TASK INSTRUCTIONS: Starting at the line that has "none -> white brick B2:B4 level 1" and stopping after the line that has "none -> red slope F6:F8 level 2 top 8", reproduce the listing below exactly; omit everything else.
---*---
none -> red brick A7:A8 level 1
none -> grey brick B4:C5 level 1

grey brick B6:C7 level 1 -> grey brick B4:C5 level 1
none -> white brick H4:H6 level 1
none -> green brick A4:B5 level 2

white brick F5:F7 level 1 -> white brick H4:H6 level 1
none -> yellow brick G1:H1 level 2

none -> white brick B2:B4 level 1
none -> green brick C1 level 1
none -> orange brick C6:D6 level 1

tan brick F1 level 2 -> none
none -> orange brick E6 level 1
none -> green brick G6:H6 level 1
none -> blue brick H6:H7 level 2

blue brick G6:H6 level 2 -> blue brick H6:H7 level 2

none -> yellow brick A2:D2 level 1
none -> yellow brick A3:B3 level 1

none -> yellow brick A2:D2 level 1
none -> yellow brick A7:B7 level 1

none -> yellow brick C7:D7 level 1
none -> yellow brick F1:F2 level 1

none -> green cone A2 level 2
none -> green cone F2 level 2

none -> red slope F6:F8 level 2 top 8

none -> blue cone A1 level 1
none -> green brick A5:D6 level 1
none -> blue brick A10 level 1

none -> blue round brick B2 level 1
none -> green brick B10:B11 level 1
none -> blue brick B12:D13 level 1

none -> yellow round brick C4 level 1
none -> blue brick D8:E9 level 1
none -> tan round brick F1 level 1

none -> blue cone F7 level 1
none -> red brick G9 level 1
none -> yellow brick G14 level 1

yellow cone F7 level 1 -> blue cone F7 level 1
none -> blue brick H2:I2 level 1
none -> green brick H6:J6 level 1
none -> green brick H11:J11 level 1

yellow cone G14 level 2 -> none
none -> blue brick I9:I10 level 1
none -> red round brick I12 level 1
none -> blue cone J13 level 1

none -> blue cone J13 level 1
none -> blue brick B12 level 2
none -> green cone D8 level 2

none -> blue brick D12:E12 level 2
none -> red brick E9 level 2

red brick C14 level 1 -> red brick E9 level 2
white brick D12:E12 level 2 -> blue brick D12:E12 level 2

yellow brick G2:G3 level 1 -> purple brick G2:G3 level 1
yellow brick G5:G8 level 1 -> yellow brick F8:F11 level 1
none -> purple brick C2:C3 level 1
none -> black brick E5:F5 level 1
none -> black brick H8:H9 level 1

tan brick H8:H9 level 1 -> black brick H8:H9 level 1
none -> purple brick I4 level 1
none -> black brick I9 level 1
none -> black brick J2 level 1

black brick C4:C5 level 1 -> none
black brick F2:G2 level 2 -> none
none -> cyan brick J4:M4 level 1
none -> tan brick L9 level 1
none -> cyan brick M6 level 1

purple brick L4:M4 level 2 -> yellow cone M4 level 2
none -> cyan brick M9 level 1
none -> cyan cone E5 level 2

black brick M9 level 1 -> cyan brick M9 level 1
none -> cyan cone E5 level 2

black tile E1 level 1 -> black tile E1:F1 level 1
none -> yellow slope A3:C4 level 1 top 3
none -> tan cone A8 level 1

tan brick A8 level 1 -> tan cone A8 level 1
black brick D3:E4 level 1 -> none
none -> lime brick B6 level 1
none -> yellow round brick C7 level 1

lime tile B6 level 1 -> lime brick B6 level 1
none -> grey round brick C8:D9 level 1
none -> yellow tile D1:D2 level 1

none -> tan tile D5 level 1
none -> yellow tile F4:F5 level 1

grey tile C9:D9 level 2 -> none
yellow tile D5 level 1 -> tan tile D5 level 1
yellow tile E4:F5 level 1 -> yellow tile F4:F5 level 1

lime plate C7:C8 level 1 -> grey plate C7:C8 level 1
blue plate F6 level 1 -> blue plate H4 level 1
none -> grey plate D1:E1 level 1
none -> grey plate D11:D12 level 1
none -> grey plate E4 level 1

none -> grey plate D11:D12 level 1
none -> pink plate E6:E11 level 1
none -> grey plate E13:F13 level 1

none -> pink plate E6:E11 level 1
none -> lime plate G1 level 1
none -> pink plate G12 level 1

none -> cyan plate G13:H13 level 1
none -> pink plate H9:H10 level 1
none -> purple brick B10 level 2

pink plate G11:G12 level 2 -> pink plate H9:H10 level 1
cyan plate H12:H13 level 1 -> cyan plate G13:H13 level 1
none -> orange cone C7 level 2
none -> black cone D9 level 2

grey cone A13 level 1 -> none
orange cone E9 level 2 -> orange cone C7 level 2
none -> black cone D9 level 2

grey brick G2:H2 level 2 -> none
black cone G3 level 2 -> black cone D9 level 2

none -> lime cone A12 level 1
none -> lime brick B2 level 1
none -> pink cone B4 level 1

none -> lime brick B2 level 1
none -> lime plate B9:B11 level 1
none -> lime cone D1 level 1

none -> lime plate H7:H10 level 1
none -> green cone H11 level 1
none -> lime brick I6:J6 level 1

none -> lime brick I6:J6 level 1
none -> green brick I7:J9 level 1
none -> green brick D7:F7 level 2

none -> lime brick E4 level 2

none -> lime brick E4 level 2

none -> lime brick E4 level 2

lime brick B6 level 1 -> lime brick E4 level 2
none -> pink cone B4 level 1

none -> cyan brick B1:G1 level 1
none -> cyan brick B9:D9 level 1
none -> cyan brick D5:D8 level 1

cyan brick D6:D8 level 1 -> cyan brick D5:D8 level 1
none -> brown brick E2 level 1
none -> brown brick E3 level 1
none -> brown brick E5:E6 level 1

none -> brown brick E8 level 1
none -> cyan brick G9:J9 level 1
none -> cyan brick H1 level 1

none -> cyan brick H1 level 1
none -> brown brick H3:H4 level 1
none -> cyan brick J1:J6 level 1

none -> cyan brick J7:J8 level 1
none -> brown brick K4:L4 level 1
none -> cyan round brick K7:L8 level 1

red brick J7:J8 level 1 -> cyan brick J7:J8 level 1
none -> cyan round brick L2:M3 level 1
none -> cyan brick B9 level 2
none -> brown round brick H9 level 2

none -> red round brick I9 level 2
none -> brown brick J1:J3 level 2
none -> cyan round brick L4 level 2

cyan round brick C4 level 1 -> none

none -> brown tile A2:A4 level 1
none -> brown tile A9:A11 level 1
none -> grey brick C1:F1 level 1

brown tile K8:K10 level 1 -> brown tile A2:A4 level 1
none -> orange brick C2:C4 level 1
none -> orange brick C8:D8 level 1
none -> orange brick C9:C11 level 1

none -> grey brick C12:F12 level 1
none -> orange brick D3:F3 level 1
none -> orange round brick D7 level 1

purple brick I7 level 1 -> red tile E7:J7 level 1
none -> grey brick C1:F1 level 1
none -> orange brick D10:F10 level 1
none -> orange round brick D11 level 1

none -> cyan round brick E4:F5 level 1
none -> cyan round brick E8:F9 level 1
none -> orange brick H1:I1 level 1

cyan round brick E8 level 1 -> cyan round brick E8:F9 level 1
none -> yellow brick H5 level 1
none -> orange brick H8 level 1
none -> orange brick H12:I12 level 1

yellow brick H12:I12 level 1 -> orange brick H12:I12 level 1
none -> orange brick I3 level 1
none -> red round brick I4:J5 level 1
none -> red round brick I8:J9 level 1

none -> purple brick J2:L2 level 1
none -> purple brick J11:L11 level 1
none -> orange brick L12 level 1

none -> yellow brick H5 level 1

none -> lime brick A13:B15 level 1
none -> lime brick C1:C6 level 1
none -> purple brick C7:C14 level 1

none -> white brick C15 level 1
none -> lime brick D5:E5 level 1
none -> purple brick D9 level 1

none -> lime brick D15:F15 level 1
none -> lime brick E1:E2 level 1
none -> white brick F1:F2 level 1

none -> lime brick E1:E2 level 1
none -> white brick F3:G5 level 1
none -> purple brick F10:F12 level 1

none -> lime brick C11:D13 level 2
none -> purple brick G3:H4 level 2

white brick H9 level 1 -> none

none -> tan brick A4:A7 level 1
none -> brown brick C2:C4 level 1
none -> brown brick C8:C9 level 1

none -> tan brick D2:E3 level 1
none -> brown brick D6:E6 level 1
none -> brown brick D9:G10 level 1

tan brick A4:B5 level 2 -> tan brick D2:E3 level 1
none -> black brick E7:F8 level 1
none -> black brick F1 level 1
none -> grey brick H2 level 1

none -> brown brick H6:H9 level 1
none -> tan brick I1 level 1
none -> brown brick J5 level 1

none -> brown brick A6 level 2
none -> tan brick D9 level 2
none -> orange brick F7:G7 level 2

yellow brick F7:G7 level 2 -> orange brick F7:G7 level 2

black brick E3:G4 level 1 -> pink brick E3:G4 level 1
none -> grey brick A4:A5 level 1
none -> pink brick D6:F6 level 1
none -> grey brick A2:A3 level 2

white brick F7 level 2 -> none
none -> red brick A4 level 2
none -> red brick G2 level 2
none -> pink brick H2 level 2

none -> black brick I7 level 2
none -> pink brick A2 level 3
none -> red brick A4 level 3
---*---
REPLY TO THE EXERCISE:
none -> white brick B2:B4 level 1
none -> green brick C1 level 1
none -> orange brick C6:D6 level 1

tan brick F1 level 2 -> none
none -> orange brick E6 level 1
none -> green brick G6:H6 level 1
none -> blue brick H6:H7 level 2

blue brick G6:H6 level 2 -> blue brick H6:H7 level 2

none -> yellow brick A2:D2 level 1
none -> yellow brick A3:B3 level 1

none -> yellow brick A2:D2 level 1
none -> yellow brick A7:B7 level 1

none -> yellow brick C7:D7 level 1
none -> yellow brick F1:F2 level 1

none -> green cone A2 level 2
none -> green cone F2 level 2

none -> red slope F6:F8 level 2 top 8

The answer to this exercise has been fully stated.